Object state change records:
::::::

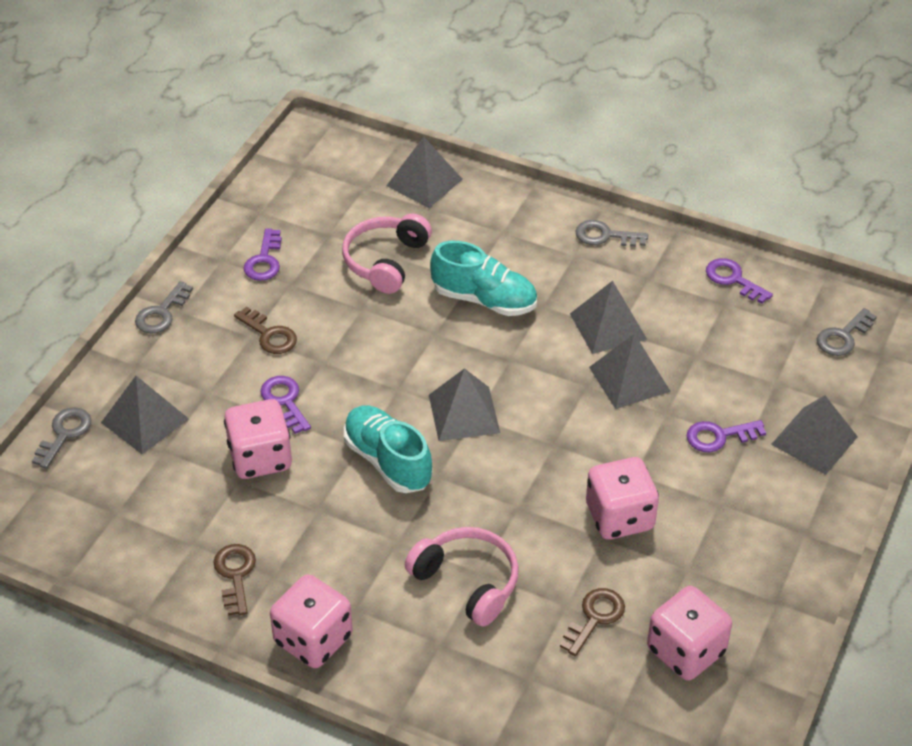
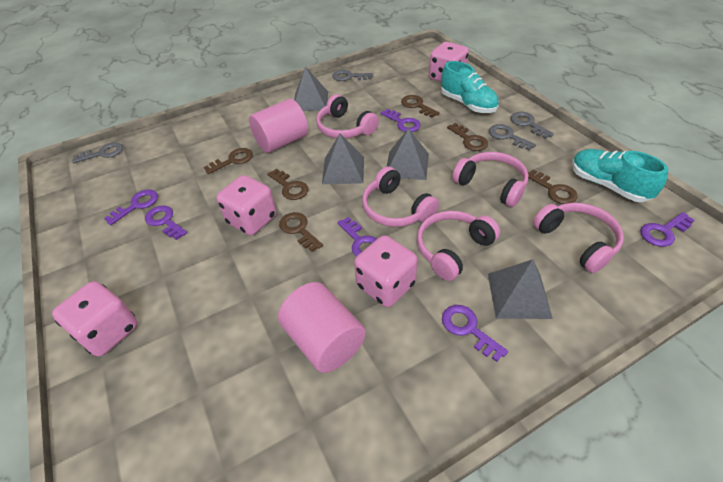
brown key: 3 -> 6
grey pyramid: 6 -> 4
pink cylinder: 0 -> 2
pink headphones: 2 -> 5
purple key: 4 -> 6

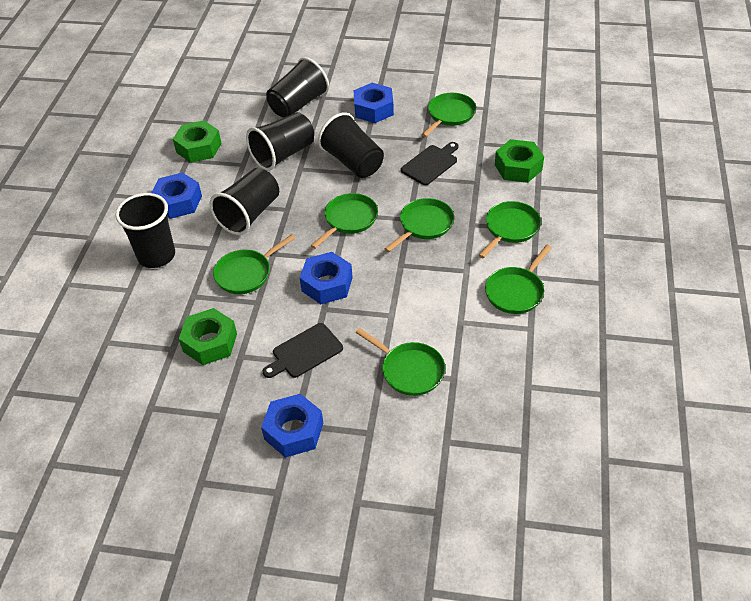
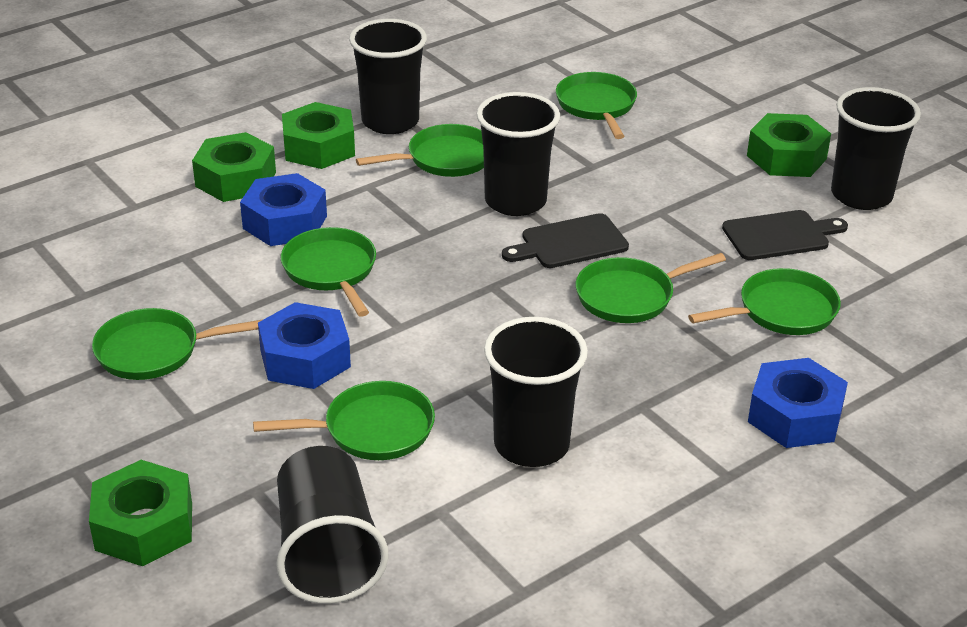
blue nut: 4 -> 3
green nut: 3 -> 4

::::::

Task statement — Return verbatim every line from the one holding "grey pyramid: 6 -> 4" to the end of the records above. Do not copy the pictures.

Response area —
grey pyramid: 6 -> 4
pink cylinder: 0 -> 2
pink headphones: 2 -> 5
purple key: 4 -> 6

blue nut: 4 -> 3
green nut: 3 -> 4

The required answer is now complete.